Dataset items
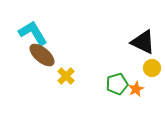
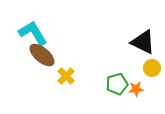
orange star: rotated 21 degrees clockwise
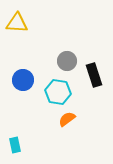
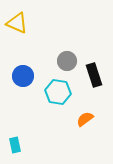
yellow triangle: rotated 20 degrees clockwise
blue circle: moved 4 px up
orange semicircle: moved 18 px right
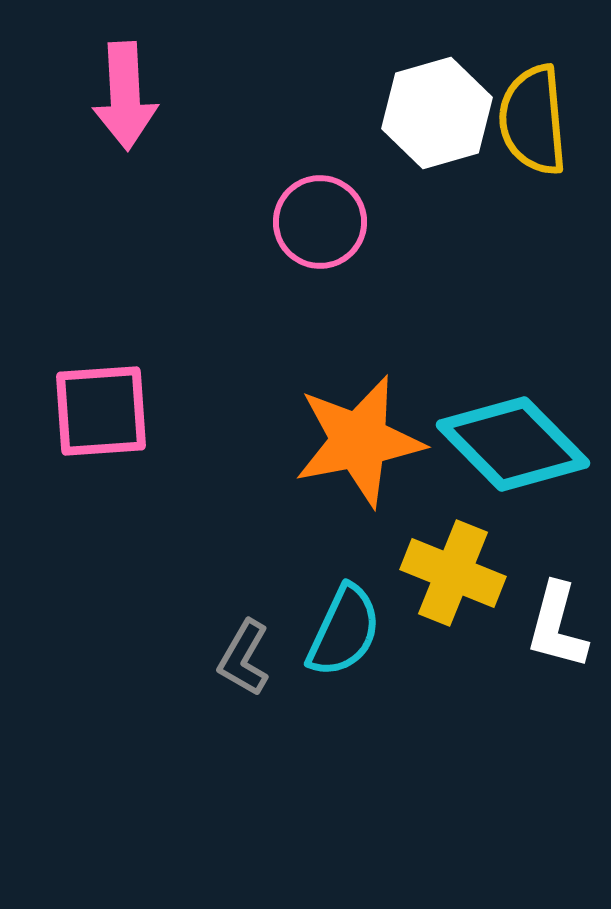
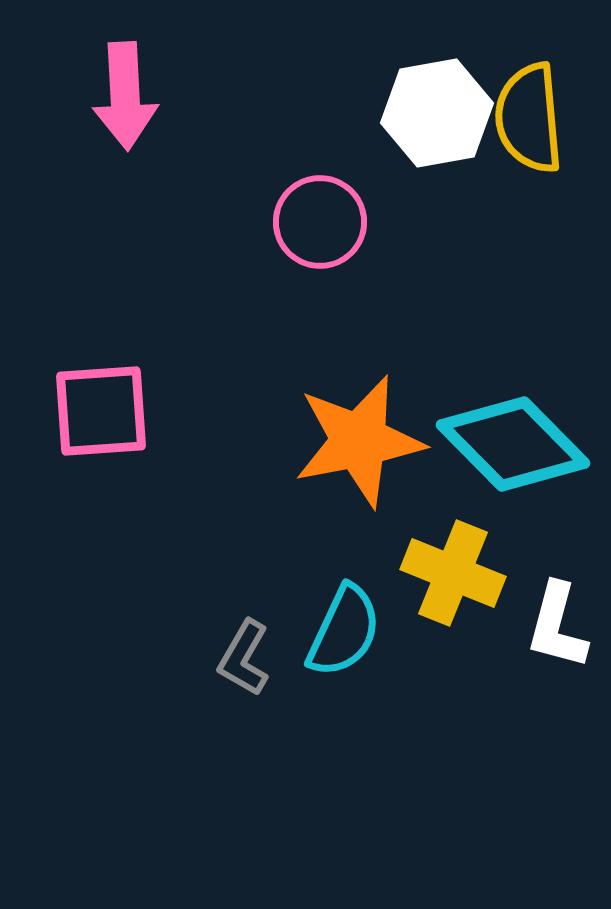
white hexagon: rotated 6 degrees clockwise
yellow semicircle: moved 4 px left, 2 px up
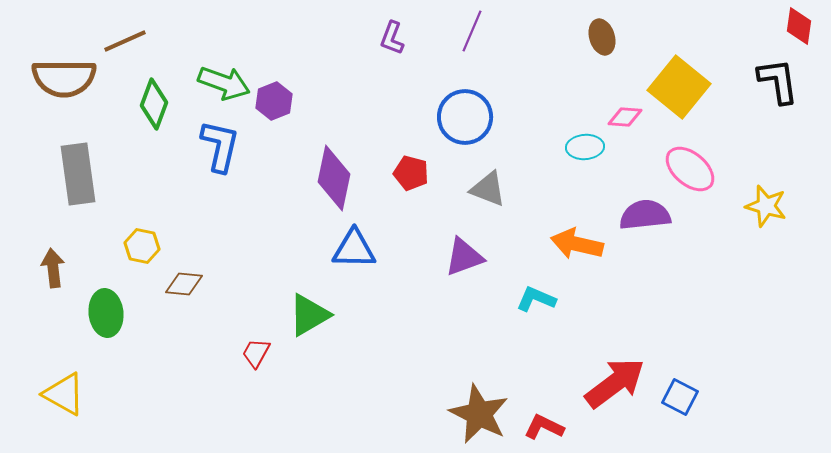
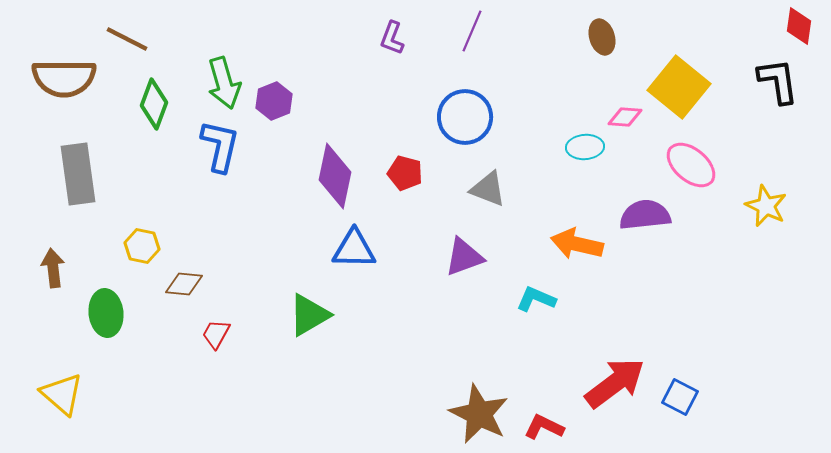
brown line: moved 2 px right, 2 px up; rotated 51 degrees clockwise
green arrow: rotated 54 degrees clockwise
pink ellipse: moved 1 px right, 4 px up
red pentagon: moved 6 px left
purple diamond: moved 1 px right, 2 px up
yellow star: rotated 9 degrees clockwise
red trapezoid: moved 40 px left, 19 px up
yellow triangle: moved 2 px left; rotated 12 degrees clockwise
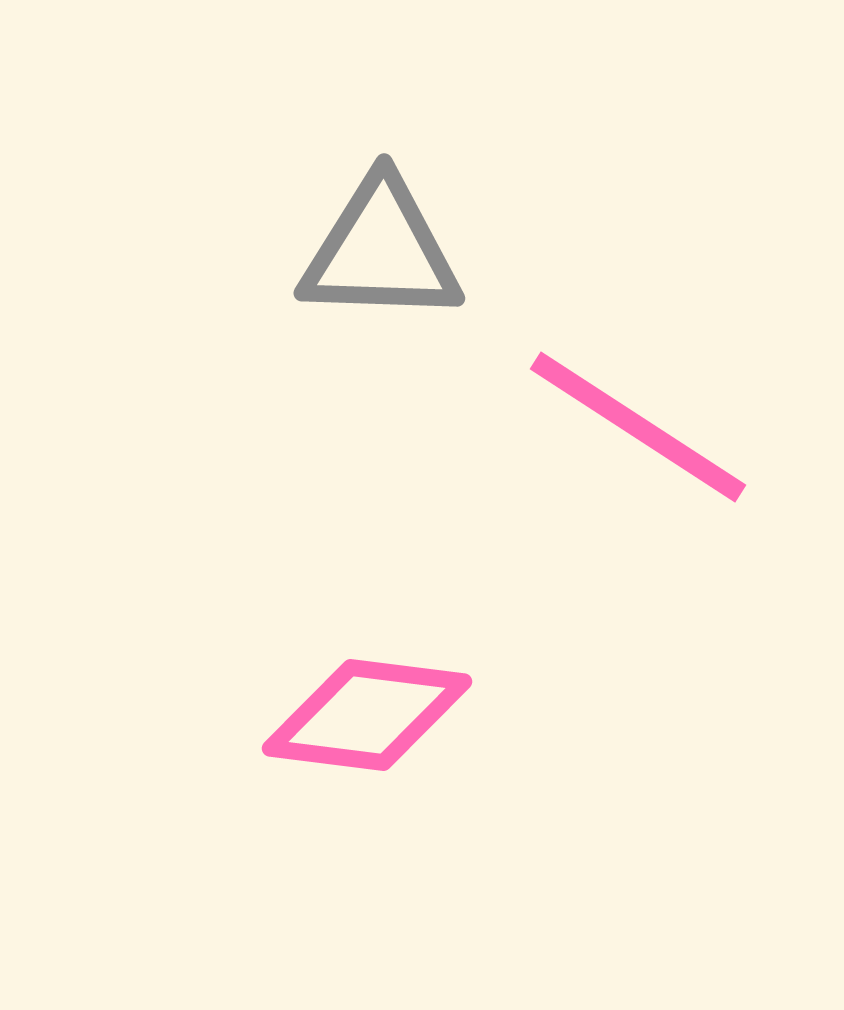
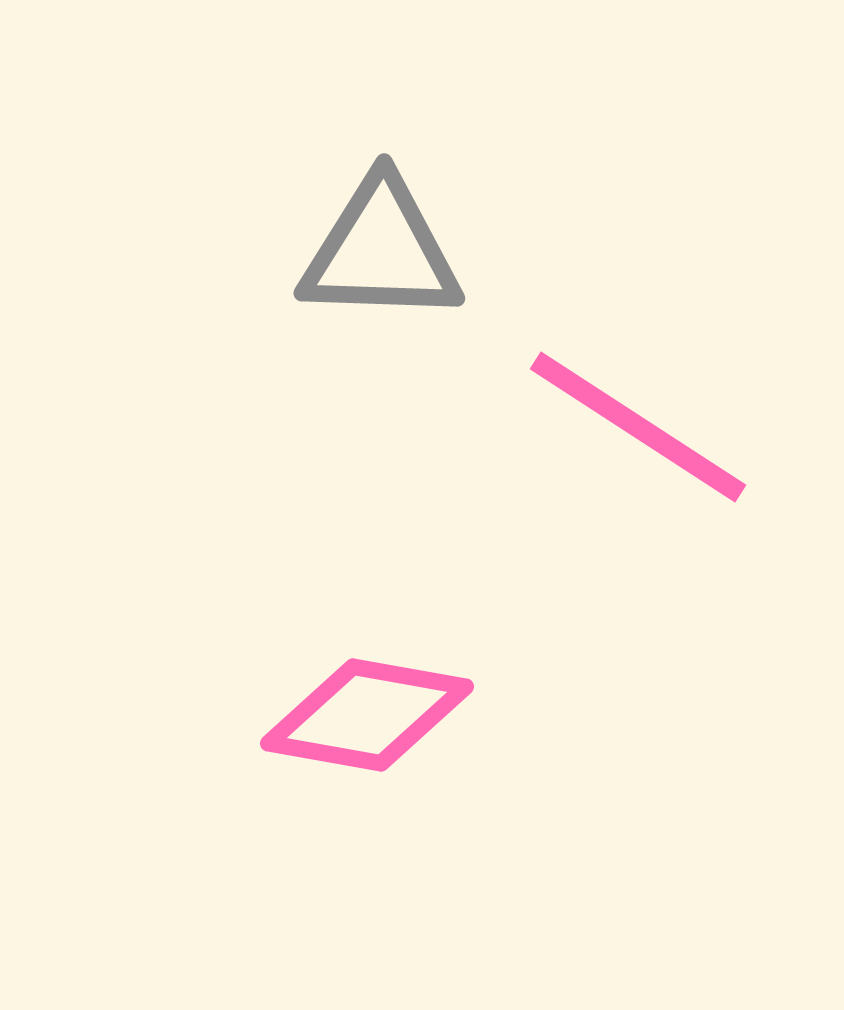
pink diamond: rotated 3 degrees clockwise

...

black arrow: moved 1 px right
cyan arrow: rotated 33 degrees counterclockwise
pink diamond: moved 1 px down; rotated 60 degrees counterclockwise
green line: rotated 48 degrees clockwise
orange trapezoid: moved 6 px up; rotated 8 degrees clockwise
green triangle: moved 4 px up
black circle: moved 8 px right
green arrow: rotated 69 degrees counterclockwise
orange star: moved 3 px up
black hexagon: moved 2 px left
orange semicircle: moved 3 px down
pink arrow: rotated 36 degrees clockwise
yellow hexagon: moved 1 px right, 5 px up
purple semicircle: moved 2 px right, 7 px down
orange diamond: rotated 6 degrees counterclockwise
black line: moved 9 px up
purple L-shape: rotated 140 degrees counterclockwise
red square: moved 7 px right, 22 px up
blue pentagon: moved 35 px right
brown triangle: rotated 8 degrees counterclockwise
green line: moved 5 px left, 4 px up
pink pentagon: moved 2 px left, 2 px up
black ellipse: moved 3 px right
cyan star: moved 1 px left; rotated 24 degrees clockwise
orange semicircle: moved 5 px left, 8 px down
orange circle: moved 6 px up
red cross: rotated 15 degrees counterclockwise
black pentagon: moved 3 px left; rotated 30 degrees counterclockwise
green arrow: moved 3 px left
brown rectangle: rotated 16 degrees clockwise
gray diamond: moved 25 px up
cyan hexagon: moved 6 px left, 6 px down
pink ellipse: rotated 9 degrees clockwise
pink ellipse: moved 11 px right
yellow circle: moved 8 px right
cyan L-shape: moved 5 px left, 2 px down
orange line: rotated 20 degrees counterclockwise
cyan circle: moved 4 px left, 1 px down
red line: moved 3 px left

How to complete this task
Only the lines above from the line with "black pentagon: moved" to the line with "pink ellipse: moved 11 px right", those two lines included, should be reproduced exactly.

Task response
black pentagon: moved 3 px left; rotated 30 degrees counterclockwise
green arrow: moved 3 px left
brown rectangle: rotated 16 degrees clockwise
gray diamond: moved 25 px up
cyan hexagon: moved 6 px left, 6 px down
pink ellipse: rotated 9 degrees clockwise
pink ellipse: moved 11 px right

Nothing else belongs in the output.